Recorded information
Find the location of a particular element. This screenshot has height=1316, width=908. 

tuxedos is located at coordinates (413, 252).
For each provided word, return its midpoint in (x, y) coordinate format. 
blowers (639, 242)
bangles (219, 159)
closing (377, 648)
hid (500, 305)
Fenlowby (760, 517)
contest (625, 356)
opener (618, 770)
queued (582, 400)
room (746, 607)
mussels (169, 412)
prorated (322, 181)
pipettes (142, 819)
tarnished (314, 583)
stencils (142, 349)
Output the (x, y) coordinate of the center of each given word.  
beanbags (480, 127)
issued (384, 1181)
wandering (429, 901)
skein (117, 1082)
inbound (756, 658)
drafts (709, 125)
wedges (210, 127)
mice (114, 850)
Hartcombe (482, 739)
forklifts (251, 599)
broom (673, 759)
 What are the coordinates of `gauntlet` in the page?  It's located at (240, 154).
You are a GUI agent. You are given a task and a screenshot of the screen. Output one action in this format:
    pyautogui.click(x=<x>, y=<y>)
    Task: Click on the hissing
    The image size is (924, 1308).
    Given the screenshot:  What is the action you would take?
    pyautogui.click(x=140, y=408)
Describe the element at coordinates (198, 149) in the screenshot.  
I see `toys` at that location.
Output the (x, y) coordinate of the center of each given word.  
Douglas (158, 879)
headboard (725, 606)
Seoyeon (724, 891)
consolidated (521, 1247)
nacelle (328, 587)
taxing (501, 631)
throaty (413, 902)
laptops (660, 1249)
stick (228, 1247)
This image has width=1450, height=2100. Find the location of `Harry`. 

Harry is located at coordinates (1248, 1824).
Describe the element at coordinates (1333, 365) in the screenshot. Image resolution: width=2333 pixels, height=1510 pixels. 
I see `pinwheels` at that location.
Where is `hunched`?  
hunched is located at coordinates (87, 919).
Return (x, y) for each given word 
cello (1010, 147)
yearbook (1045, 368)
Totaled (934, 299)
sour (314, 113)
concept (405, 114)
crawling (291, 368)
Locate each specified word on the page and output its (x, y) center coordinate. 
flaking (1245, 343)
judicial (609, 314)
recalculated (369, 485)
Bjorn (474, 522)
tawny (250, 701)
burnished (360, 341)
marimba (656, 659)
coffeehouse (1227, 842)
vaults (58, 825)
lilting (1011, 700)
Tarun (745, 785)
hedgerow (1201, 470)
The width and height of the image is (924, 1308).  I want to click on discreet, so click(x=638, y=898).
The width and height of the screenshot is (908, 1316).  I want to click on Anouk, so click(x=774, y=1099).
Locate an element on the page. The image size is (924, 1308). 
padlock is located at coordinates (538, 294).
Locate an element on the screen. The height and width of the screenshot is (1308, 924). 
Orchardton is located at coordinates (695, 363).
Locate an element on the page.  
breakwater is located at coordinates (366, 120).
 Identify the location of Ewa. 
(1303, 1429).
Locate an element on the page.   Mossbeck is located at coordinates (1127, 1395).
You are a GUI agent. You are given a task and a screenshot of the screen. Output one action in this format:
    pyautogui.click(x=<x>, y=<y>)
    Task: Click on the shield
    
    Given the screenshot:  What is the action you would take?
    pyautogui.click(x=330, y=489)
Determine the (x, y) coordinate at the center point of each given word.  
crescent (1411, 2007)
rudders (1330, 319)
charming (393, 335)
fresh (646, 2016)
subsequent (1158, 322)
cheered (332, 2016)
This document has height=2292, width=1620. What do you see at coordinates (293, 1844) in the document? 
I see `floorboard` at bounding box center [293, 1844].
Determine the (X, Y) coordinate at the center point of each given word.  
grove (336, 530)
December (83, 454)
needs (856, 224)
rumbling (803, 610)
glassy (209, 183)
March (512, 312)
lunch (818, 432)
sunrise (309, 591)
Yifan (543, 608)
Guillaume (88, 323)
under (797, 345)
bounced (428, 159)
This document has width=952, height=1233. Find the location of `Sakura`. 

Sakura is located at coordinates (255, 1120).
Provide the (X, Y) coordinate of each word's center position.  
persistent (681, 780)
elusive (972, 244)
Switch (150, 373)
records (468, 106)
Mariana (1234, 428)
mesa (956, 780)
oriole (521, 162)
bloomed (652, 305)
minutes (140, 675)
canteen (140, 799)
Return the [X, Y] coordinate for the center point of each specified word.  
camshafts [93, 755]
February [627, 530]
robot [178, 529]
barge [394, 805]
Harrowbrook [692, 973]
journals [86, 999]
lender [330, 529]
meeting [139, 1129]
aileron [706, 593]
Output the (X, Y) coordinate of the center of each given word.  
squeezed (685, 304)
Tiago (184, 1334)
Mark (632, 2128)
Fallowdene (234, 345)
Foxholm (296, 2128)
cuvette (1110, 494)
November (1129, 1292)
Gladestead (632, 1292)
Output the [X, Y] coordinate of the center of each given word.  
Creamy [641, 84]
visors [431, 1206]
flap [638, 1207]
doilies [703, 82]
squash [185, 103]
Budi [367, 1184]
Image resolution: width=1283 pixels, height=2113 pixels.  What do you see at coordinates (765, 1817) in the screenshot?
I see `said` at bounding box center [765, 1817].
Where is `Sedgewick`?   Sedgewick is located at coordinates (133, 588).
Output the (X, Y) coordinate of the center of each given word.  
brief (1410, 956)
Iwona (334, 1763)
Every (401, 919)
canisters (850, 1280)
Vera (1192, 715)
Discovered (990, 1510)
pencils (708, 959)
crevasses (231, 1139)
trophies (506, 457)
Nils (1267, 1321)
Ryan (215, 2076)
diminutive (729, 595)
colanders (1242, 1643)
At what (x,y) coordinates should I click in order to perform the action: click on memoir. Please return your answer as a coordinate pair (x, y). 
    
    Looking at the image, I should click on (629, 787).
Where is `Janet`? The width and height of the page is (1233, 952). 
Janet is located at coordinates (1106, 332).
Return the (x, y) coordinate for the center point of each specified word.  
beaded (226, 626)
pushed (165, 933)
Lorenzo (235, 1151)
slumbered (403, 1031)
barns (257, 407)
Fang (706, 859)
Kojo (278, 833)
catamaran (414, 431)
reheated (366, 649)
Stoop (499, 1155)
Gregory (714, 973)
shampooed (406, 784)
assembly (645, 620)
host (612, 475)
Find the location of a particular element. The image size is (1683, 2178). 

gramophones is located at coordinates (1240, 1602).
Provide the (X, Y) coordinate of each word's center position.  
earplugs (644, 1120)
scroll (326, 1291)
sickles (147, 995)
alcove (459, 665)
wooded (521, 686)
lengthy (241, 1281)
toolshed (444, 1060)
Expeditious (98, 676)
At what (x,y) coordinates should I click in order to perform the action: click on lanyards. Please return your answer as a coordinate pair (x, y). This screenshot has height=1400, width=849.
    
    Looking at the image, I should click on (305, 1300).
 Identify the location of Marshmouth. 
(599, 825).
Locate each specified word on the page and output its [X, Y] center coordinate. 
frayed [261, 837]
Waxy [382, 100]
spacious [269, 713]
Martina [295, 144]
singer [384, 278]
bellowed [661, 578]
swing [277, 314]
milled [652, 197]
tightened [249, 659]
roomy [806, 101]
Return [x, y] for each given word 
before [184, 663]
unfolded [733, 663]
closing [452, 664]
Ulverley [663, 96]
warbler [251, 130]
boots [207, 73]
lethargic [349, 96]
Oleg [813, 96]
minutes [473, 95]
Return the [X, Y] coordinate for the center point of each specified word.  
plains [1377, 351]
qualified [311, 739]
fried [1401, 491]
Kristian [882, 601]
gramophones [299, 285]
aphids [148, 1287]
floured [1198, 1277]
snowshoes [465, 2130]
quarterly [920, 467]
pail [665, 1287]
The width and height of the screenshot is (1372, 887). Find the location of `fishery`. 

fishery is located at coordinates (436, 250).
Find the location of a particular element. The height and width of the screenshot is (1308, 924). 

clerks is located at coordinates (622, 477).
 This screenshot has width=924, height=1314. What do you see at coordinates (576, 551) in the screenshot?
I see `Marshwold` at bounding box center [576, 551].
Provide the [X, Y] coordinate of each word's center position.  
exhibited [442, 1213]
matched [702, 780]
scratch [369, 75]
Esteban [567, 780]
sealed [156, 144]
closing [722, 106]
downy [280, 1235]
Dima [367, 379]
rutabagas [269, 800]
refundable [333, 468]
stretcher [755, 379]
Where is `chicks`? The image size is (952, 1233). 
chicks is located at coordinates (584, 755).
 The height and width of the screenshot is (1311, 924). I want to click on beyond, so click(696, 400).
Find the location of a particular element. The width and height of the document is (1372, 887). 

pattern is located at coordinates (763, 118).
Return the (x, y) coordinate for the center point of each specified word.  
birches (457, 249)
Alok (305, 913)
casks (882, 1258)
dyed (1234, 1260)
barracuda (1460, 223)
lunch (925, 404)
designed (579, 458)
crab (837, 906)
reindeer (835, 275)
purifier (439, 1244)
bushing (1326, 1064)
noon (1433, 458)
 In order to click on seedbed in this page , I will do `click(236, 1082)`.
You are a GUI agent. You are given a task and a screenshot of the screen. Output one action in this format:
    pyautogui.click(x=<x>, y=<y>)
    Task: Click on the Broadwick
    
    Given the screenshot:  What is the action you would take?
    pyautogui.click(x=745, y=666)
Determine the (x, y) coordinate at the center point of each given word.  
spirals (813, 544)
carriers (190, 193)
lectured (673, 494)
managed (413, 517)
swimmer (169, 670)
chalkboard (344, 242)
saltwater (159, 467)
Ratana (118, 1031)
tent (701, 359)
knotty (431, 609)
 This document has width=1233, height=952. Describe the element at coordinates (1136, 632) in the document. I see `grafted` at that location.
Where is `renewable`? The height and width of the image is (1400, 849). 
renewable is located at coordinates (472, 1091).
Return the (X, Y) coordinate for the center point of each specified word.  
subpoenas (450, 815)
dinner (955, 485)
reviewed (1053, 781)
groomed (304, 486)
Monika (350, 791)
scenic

Problem to work on
Please format the records as a numbered list, from the first line through the line containing "stencils (142, 349)", including that line. Leave out blank lines.

The completed task
1. Find the location of a particular element. This screenshot has height=1316, width=908. 
2. tuxedos is located at coordinates (413, 252).
3. For each provided word, return its midpoint in (x, y) coordinate format. 
4. blowers (639, 242)
5. bangles (219, 159)
6. closing (377, 648)
7. hid (500, 305)
8. Fenlowby (760, 517)
9. contest (625, 356)
10. opener (618, 770)
11. queued (582, 400)
12. room (746, 607)
13. mussels (169, 412)
14. prorated (322, 181)
15. pipettes (142, 819)
16. tarnished (314, 583)
17. stencils (142, 349)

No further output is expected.